ACTION ITEM: In the copy you make, include no pictures, and transcribe every record exactly.
▬▬▬
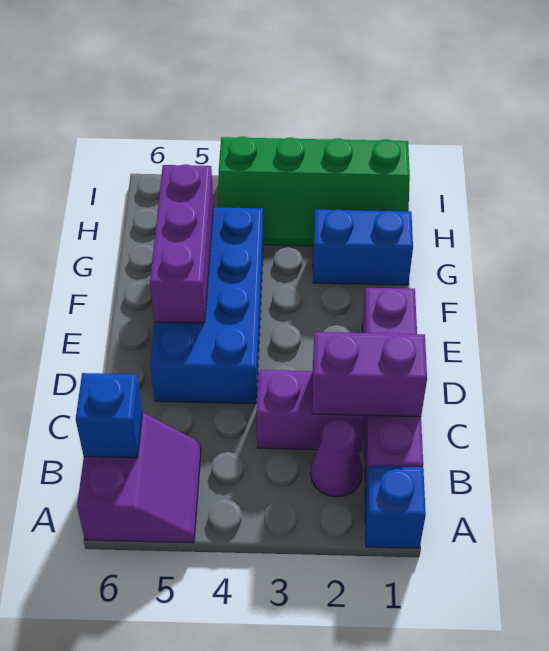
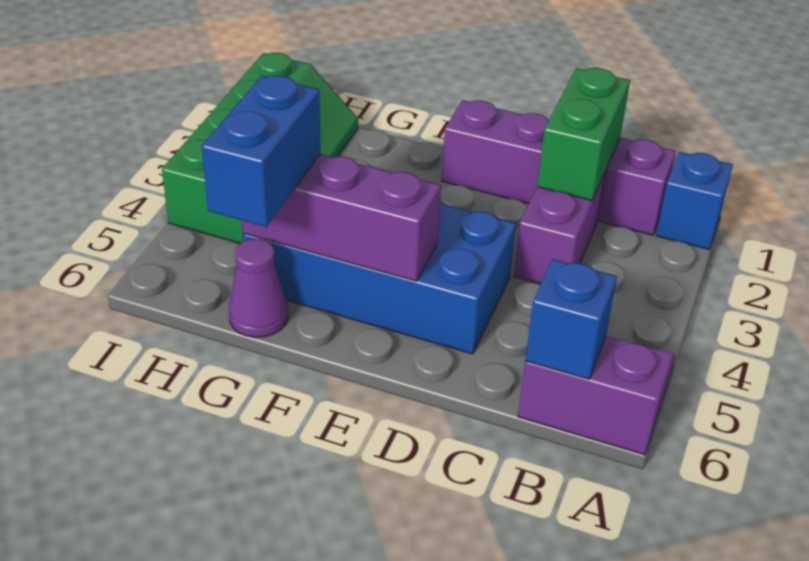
purple cone B2 level 1 -> purple cone G6 level 1
purple brick C1:C2 level 2 -> green brick C1:C2 level 2
blue brick G1:G2 level 1 -> blue brick G5:G6 level 3

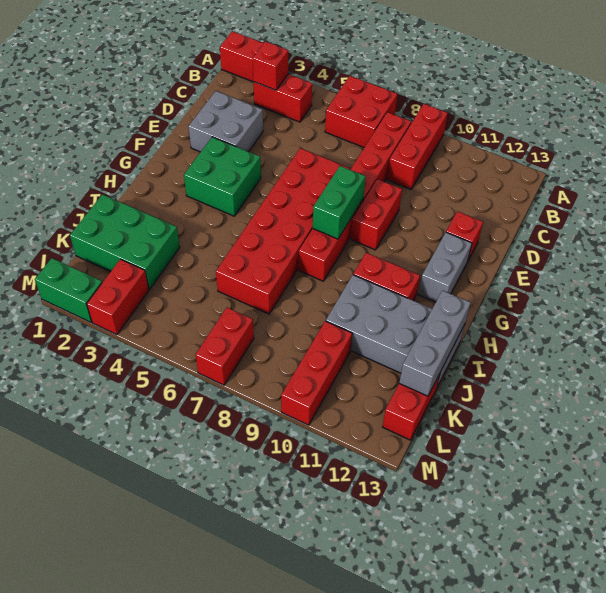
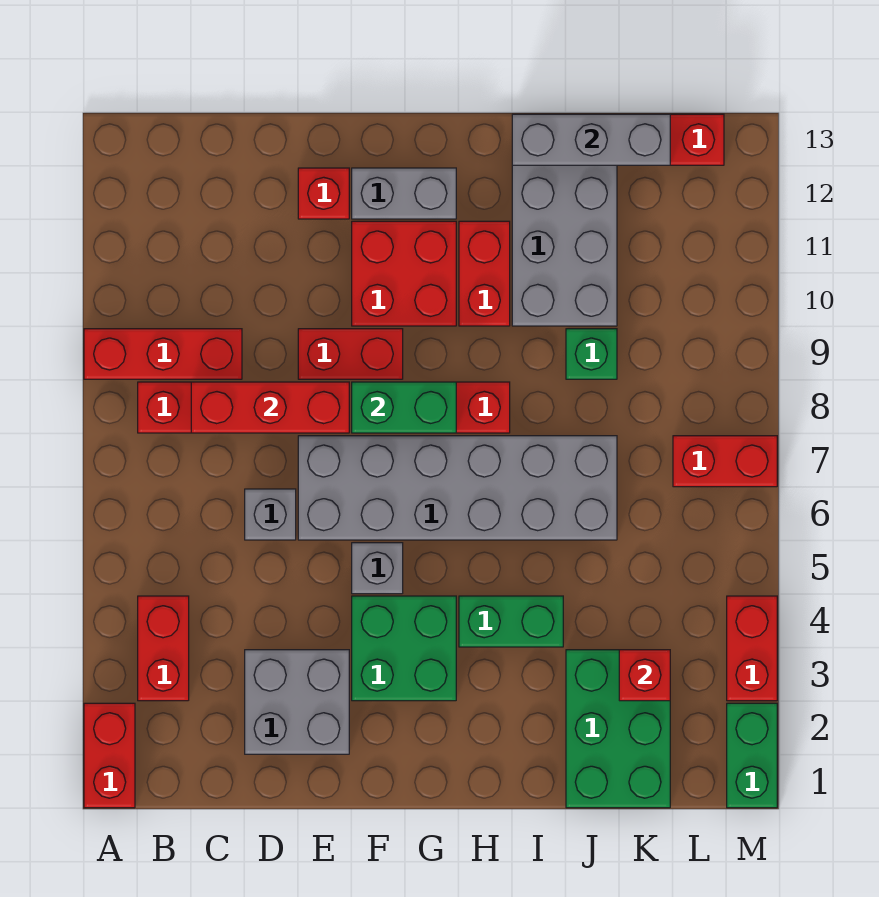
red brick A6:B7 level 1 -> red brick F10:G11 level 1
red brick B3 level 2 -> red brick K3 level 2
none -> grey brick D6 level 1
red brick E6:J7 level 1 -> grey brick E6:J7 level 1
none -> grey brick F5 level 1
none -> green brick H4:I4 level 1
none -> green brick J9 level 1
red brick K10:M10 level 1 -> red brick C8:E8 level 2
red brick L3:M3 level 1 -> red brick M3:M4 level 1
▬▬▬
FINISHED EXERCISE:
purple cone B2 level 1 -> purple cone G6 level 1
purple brick C1:C2 level 2 -> green brick C1:C2 level 2
blue brick G1:G2 level 1 -> blue brick G5:G6 level 3

red brick A6:B7 level 1 -> red brick F10:G11 level 1
red brick B3 level 2 -> red brick K3 level 2
none -> grey brick D6 level 1
red brick E6:J7 level 1 -> grey brick E6:J7 level 1
none -> grey brick F5 level 1
none -> green brick H4:I4 level 1
none -> green brick J9 level 1
red brick K10:M10 level 1 -> red brick C8:E8 level 2
red brick L3:M3 level 1 -> red brick M3:M4 level 1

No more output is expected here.